_What you need to do_: Reproduce the listing word for word from its beginning through the line containing "center [442, 404].", both ends included, and omit the pictures.

_Recorded data_:
______________________________
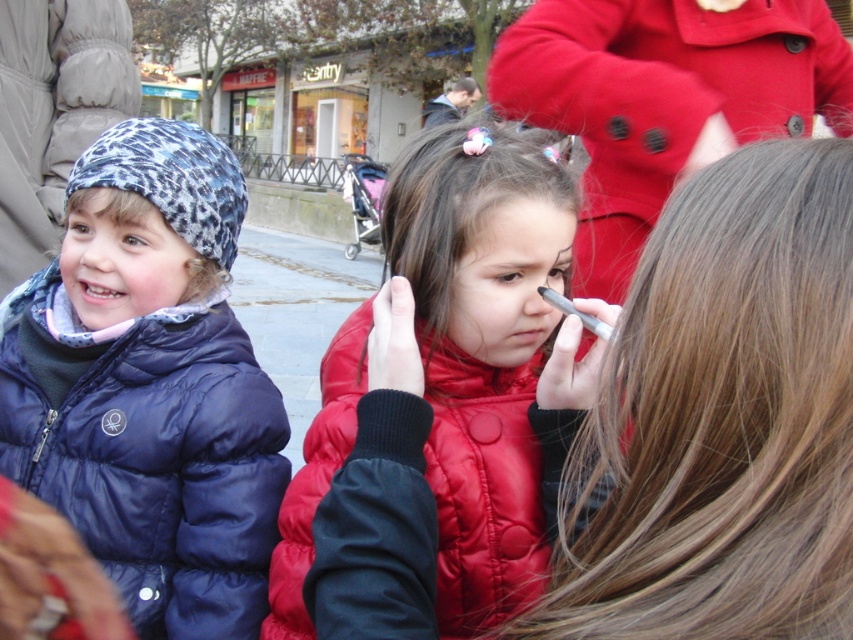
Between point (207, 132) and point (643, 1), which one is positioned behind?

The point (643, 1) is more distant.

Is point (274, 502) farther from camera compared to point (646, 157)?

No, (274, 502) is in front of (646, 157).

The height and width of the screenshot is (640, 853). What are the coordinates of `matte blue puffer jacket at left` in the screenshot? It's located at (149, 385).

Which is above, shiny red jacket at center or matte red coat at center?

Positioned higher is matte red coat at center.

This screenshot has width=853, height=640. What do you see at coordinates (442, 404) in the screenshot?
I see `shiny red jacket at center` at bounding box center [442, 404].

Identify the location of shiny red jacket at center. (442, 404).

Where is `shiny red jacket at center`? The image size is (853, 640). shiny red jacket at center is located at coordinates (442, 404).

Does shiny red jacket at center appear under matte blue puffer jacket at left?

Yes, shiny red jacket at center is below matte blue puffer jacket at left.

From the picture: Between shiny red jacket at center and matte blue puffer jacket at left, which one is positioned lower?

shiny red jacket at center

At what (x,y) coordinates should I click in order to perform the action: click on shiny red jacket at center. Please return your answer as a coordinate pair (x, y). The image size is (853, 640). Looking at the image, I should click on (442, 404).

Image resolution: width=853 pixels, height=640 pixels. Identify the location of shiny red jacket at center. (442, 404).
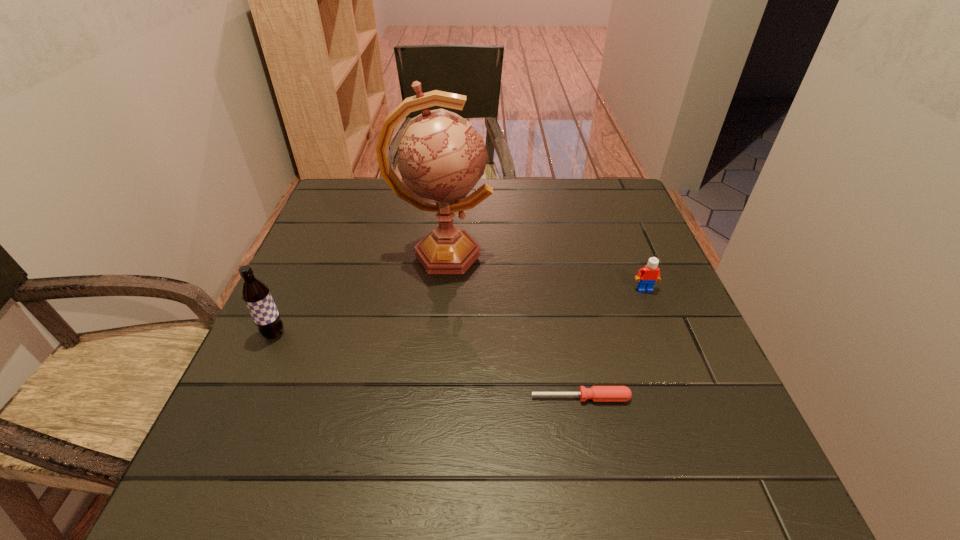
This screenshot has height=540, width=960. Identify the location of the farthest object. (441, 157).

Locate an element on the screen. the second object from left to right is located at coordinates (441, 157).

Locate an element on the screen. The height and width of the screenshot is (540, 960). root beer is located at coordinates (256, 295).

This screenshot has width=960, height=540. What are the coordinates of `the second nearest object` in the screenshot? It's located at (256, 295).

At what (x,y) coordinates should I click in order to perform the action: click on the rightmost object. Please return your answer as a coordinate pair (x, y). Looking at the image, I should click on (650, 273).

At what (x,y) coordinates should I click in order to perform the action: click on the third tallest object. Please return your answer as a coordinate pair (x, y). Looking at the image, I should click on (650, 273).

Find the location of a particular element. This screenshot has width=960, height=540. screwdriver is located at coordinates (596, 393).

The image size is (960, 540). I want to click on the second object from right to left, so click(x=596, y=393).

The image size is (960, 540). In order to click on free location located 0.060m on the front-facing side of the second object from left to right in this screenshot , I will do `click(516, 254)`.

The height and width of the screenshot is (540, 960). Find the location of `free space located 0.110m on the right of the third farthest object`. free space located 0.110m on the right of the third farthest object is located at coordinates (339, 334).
______________________________
_Response below_:
Between point (207, 132) and point (643, 1), which one is positioned behind?

The point (643, 1) is more distant.

Is point (274, 502) farther from camera compared to point (646, 157)?

No, (274, 502) is in front of (646, 157).

The height and width of the screenshot is (640, 853). What are the coordinates of `matte blue puffer jacket at left` in the screenshot? It's located at (149, 385).

Which is above, shiny red jacket at center or matte red coat at center?

Positioned higher is matte red coat at center.

This screenshot has width=853, height=640. What do you see at coordinates (442, 404) in the screenshot?
I see `shiny red jacket at center` at bounding box center [442, 404].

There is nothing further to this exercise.